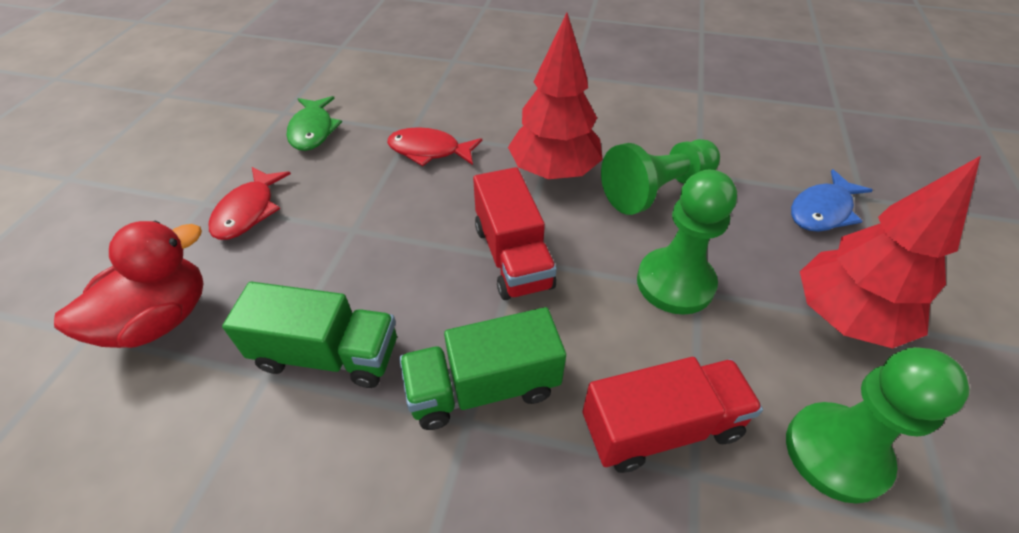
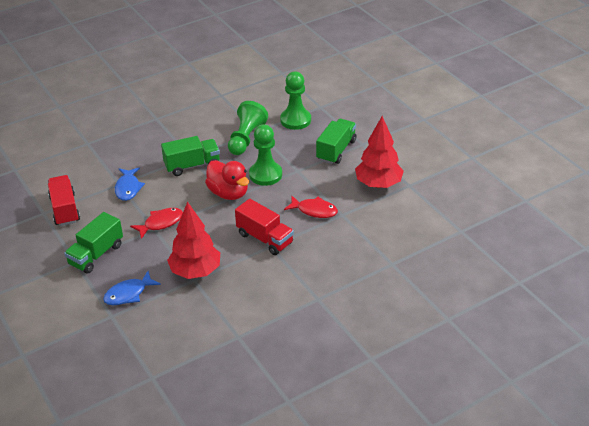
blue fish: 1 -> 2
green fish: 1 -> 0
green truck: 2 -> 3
═══
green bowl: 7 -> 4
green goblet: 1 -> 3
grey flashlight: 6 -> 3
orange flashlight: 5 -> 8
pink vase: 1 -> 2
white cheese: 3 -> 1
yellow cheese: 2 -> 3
═══
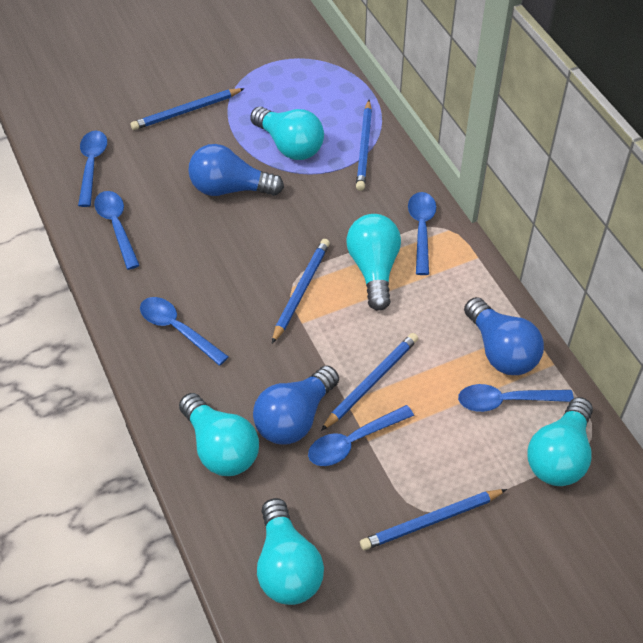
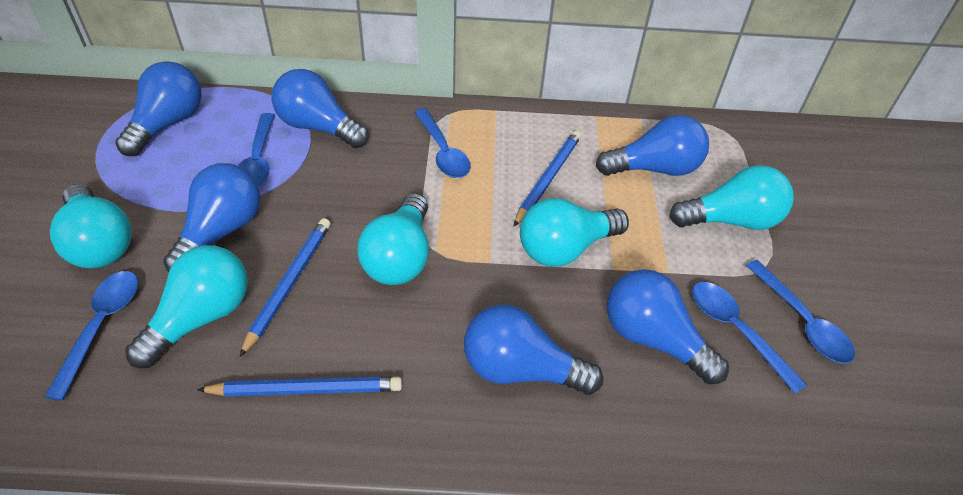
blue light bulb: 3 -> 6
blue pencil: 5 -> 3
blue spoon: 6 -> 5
═══
- [Task to carry out]: State the number of lines above that include the word "flashlight", and write nothing besides that number.

- [Answer space]: 2